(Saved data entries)
..............................

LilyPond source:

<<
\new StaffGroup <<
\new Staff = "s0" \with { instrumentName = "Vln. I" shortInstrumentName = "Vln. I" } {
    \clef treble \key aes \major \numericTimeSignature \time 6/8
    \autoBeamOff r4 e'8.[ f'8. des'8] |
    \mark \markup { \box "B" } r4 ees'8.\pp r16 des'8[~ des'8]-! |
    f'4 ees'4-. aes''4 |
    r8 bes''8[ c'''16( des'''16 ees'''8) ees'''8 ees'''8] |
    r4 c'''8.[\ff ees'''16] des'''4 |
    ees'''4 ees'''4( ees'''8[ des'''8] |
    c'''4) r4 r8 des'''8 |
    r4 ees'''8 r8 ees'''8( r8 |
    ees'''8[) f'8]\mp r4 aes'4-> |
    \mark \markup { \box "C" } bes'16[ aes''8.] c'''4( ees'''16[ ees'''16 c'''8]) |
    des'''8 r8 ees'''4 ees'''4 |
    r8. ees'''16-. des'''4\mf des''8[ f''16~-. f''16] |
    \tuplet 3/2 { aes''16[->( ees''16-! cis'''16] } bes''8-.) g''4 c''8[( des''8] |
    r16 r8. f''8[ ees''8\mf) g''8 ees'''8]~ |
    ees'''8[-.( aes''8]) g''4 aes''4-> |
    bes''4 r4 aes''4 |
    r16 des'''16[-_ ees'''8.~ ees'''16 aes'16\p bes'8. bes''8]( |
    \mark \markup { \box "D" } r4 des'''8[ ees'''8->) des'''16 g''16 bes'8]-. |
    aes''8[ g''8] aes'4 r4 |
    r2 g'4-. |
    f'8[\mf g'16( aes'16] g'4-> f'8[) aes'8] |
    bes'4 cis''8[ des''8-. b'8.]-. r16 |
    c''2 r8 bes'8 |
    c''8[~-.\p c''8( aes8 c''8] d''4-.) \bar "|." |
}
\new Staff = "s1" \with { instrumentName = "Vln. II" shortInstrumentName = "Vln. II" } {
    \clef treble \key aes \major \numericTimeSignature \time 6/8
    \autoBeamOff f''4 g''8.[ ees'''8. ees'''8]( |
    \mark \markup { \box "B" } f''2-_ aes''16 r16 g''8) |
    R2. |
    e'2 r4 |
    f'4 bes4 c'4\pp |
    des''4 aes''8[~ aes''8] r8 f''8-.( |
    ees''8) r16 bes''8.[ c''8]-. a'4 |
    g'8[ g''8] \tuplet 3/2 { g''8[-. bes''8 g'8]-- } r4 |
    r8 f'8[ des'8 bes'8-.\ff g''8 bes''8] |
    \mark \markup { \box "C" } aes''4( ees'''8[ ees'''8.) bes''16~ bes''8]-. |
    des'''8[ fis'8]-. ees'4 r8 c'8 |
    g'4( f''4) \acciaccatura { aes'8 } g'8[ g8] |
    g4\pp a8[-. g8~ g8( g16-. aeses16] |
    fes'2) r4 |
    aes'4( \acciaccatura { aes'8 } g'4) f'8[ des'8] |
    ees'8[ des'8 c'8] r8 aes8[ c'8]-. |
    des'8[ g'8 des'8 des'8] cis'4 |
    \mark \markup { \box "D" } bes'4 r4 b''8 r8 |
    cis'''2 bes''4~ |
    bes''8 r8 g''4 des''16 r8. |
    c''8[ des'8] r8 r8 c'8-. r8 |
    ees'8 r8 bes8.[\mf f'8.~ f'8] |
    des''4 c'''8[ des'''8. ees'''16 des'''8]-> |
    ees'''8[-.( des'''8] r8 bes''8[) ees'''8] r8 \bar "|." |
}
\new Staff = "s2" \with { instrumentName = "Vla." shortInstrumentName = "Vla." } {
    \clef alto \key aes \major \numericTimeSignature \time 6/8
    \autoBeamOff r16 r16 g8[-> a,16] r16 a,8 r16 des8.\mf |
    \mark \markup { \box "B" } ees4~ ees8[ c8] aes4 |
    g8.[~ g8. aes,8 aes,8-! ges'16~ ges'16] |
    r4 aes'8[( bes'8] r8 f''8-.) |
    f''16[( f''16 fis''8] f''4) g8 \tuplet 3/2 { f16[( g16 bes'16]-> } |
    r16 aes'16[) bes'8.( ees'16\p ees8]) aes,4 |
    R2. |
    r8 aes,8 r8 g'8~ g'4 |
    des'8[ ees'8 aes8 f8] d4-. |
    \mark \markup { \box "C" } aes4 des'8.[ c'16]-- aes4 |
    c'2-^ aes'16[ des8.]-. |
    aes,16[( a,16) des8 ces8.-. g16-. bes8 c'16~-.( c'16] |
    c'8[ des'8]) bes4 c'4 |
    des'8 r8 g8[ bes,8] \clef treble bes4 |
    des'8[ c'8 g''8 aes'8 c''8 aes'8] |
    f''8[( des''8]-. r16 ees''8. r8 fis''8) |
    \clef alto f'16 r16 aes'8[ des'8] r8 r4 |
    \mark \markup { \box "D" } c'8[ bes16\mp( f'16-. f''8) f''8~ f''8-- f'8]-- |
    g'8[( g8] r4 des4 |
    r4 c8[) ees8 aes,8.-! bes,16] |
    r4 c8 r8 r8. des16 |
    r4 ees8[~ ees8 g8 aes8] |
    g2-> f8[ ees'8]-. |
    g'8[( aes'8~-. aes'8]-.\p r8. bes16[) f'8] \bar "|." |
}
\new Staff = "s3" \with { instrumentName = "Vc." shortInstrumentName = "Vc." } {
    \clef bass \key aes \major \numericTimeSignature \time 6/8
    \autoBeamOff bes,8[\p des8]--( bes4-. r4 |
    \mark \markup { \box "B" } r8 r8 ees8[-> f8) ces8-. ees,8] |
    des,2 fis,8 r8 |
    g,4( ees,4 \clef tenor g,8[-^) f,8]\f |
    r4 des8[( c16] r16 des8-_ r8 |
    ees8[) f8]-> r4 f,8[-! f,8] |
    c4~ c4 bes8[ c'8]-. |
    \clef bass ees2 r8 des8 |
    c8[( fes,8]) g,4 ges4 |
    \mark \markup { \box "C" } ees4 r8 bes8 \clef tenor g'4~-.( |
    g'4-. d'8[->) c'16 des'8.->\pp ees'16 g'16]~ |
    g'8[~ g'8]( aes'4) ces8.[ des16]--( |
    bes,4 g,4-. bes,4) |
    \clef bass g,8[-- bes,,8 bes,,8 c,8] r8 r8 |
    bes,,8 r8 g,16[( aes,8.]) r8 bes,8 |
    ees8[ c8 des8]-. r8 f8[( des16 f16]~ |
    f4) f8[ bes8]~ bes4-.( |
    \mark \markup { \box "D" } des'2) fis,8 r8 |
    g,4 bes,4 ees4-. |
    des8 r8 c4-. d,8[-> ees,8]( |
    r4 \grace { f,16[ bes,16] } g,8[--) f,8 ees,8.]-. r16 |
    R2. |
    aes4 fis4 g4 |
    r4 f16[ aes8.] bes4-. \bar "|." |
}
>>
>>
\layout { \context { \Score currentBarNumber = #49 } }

..............................

■ Job:
Count the lines in the rows above that contain the string "tenor", matching case exactly. Reply with the number alone.

■ Result:
2